● Exercise prompt:
All that is needed is each line of the entries holding the word "Getränkekarton", copied as it stands.

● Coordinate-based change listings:
□ □ □ □ □

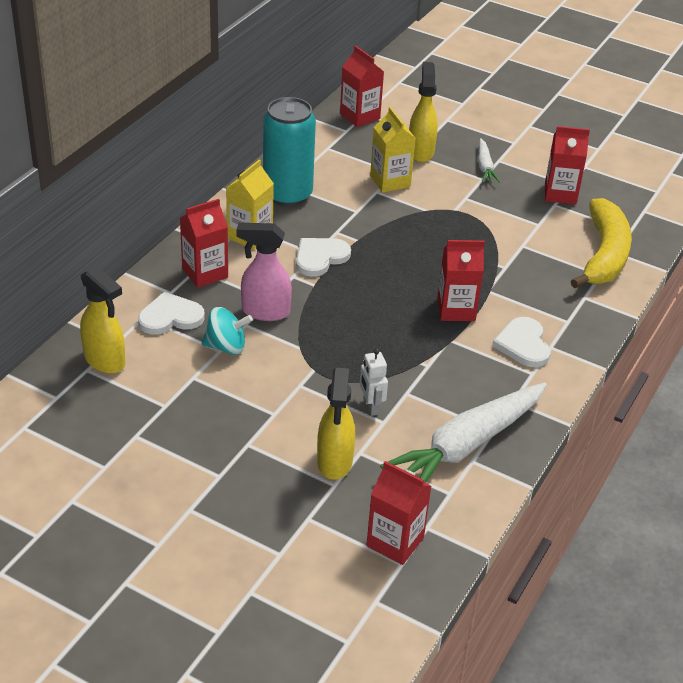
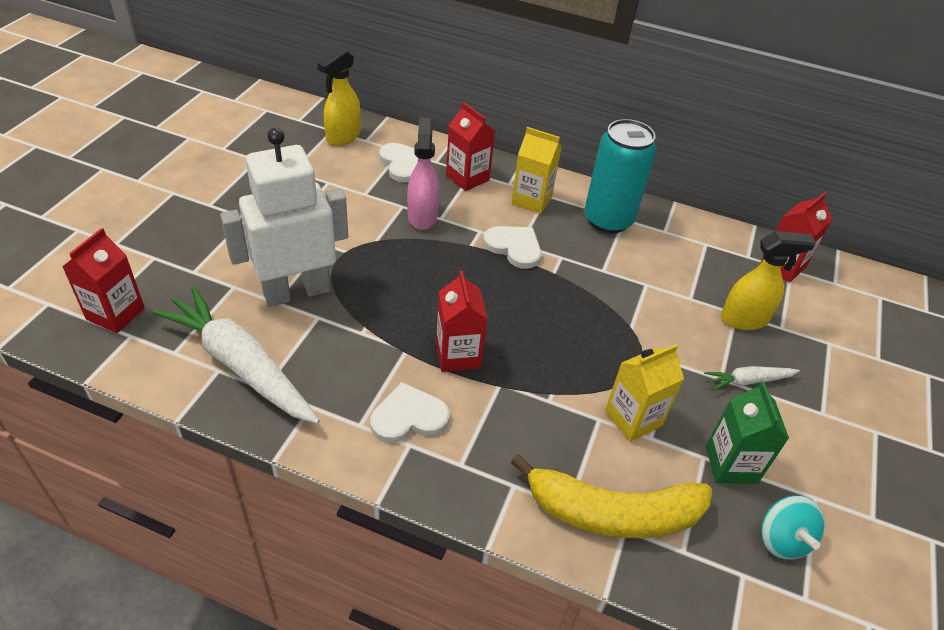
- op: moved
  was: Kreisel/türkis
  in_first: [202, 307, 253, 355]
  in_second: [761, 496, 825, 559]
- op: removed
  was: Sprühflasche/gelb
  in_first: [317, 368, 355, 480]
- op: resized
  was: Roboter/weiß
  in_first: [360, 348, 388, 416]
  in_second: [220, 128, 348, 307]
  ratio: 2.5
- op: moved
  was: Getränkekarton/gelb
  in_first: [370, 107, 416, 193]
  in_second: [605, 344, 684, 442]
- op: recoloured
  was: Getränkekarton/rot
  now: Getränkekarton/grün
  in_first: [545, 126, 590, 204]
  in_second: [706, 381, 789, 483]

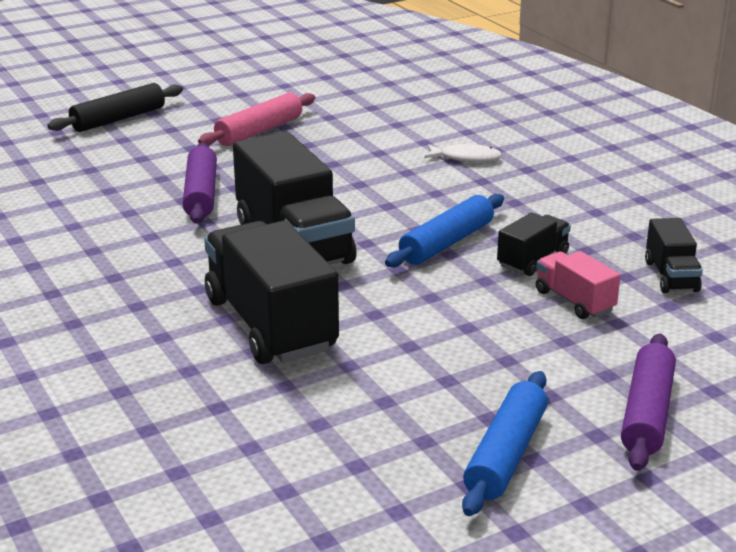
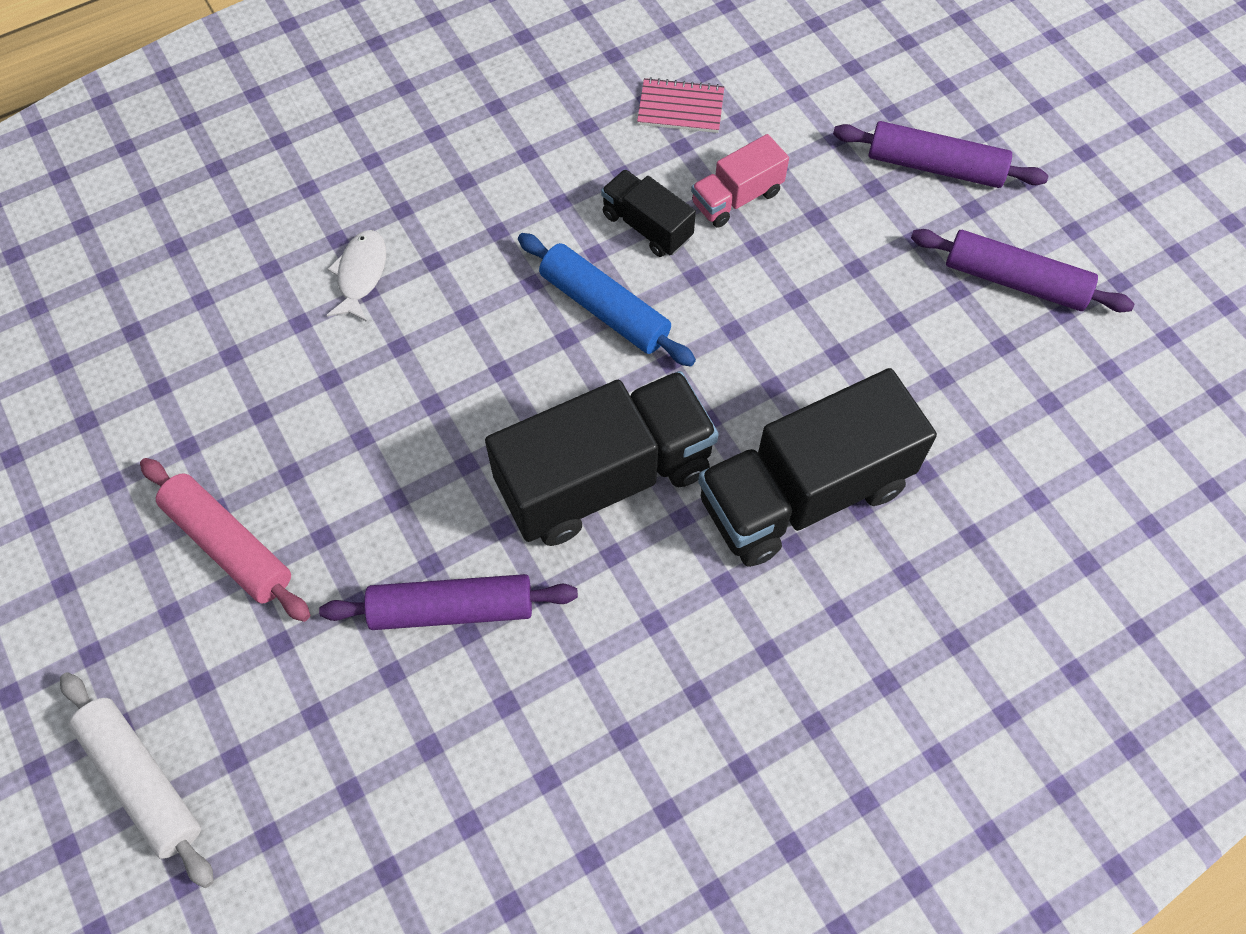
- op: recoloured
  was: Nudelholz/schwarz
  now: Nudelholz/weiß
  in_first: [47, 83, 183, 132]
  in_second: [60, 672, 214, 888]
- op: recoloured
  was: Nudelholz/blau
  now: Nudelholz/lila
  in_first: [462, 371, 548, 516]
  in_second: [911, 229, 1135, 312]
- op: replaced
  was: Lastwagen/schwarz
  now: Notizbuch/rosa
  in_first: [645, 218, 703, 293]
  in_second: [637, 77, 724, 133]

□ □ □ □ □

● Response box:
  was: Getränkekarton/gelb
  was: Getränkekarton/rot
  now: Getränkekarton/grün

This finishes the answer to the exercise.